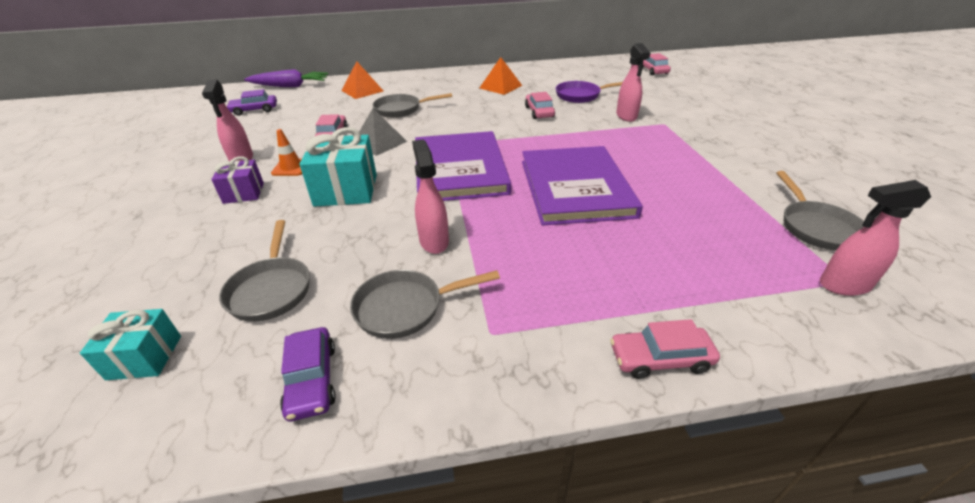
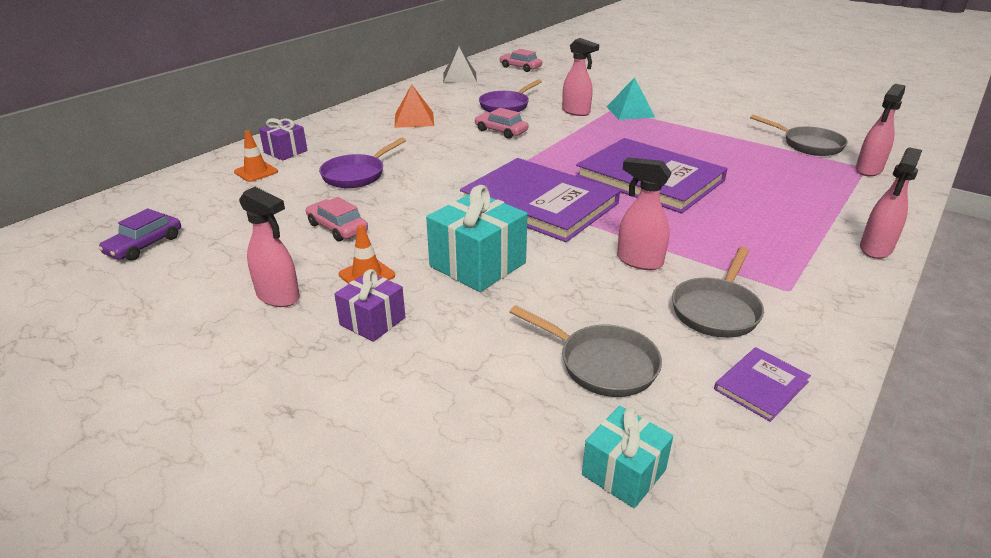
camera: 45 degrees left, 5 degrees down
(290, 86) = (125, 201): purple carrot -> none
(311, 379) = (761, 385): purple car -> purple book
(362, 90) = (256, 172): orange pyramid -> orange traffic cone
(379, 143) = (409, 213): grey pyramid -> grey pyramid (460, 77)
(396, 84) = (285, 152): none -> purple gift
(401, 109) = (357, 175): grey pan -> purple pan
(660, 358) = (875, 249): pink car -> pink spray bottle
(676, 131) = (630, 112): none -> turquoise pyramid

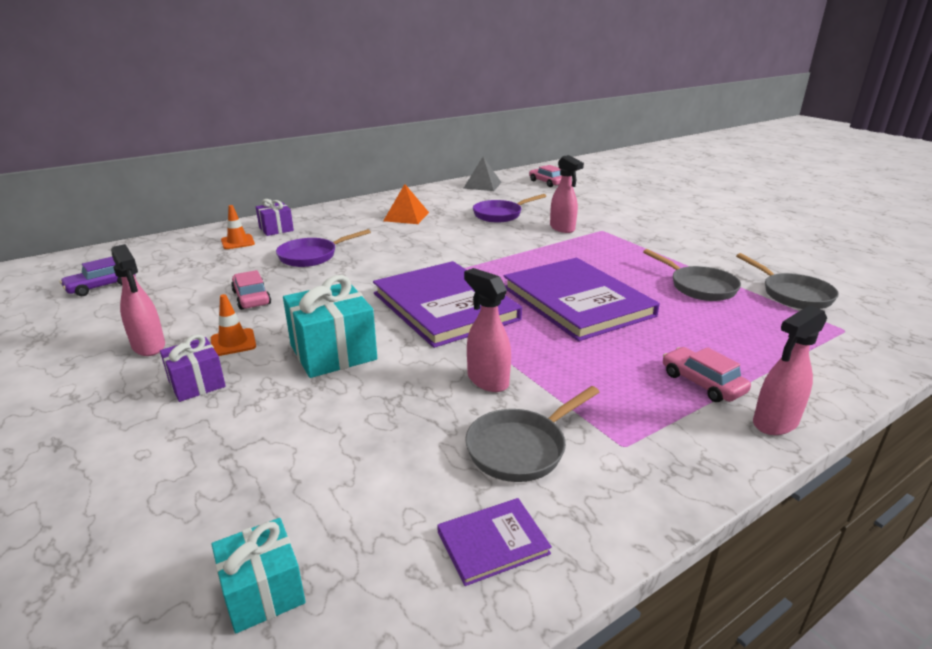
camera: 20 degrees right, 5 degrees down
(501, 131) = (473, 236): pink car -> pink car (702, 383)
(602, 364) = (351, 474): grey pan -> grey pan (699, 287)
(630, 112) = (618, 235): turquoise pyramid -> none
(868, 170) = (846, 333): pink spray bottle -> none

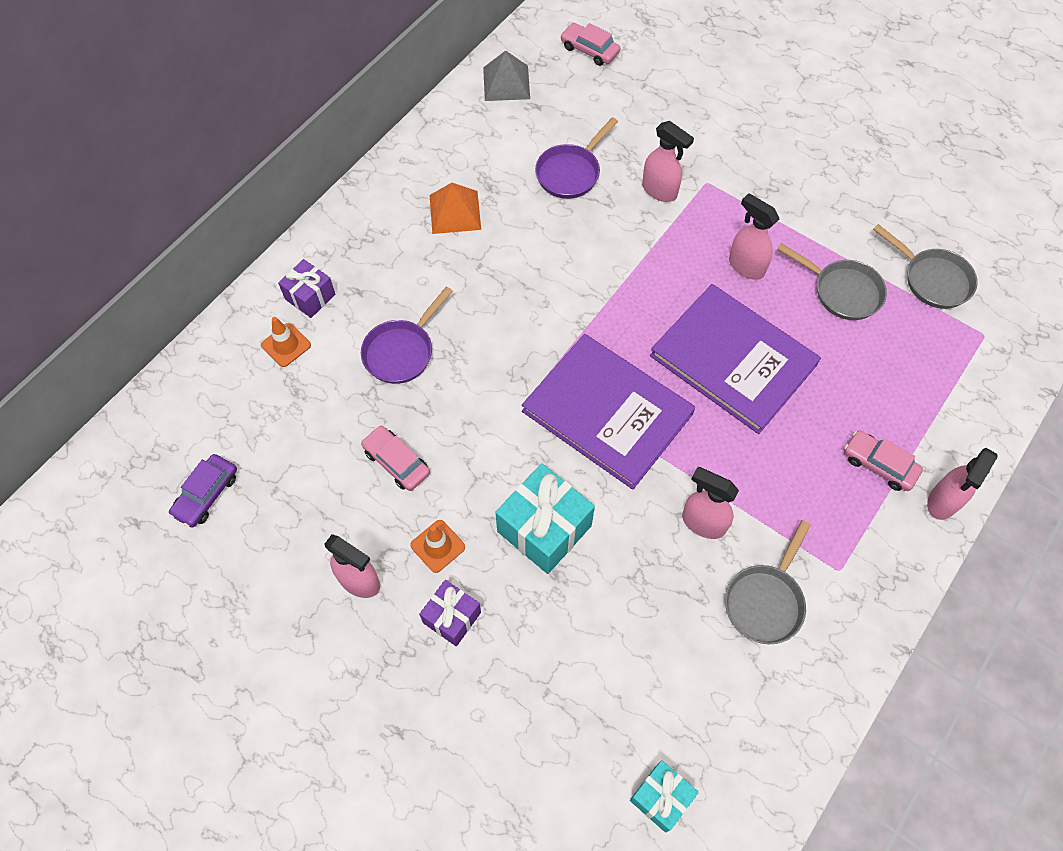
camera: 20 degrees left, 35 degrees up
(493, 542) = (784, 702): purple book -> none
(614, 264) = (745, 266): none -> pink spray bottle

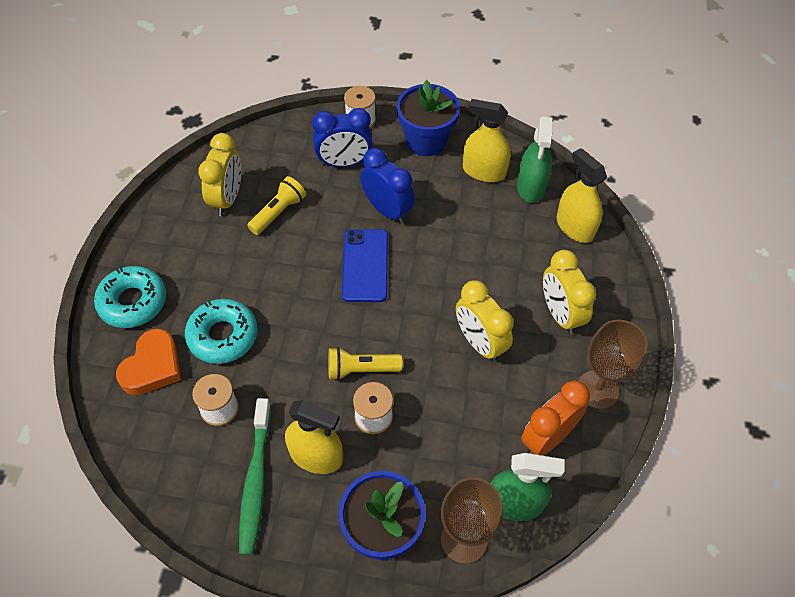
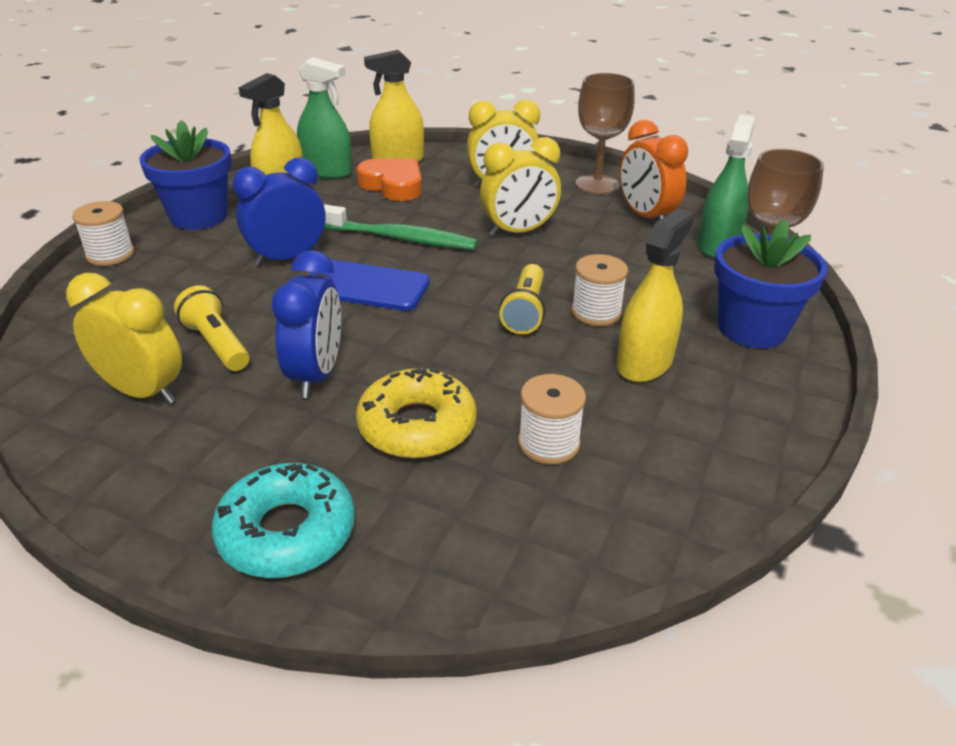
camera: 75 degrees left, 20 degrees down
(152, 367) = (442, 515): orange heart -> orange heart (393, 185)
(223, 336) = (417, 426): turquoise donut -> yellow donut
(256, 480) = (675, 420): green toothbrush -> green toothbrush (398, 238)
(344, 163) = (175, 277): blue clock -> blue clock (316, 375)

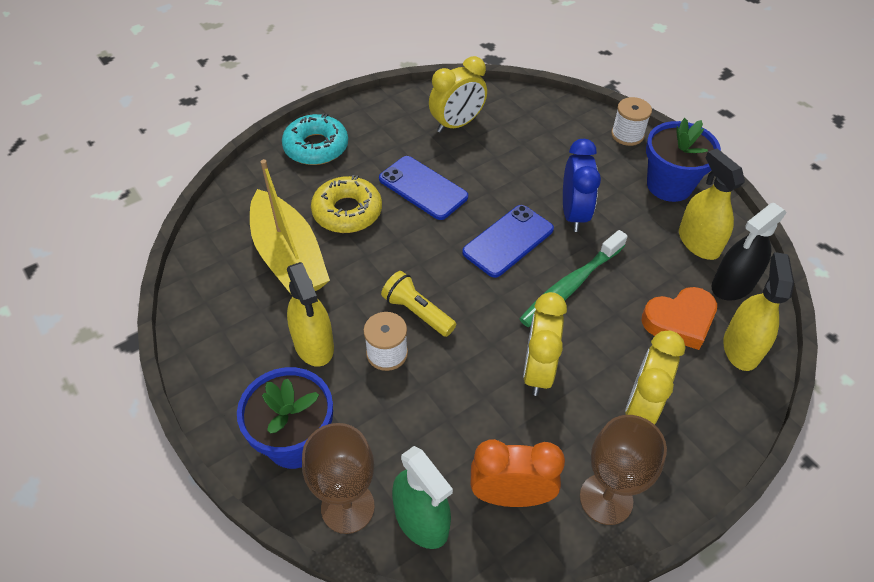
camera: 120 degrees right, 15 degrees up
(217, 344) = (483, 158): yellow flashlight -> none
(316, 375) = (423, 188): blue clock -> blue phone
(327, 171) = (733, 285): green spray bottle -> black spray bottle
(548, 443) = (289, 257): white spool -> yellow boat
_ _ _ _
__Your task__
At the line with "(327, 171) = (733, 285): green", begin reproducing the material above exactly, and continue through its last line.

__Solution to this problem__
(327, 171) = (733, 285): green spray bottle -> black spray bottle
(548, 443) = (289, 257): white spool -> yellow boat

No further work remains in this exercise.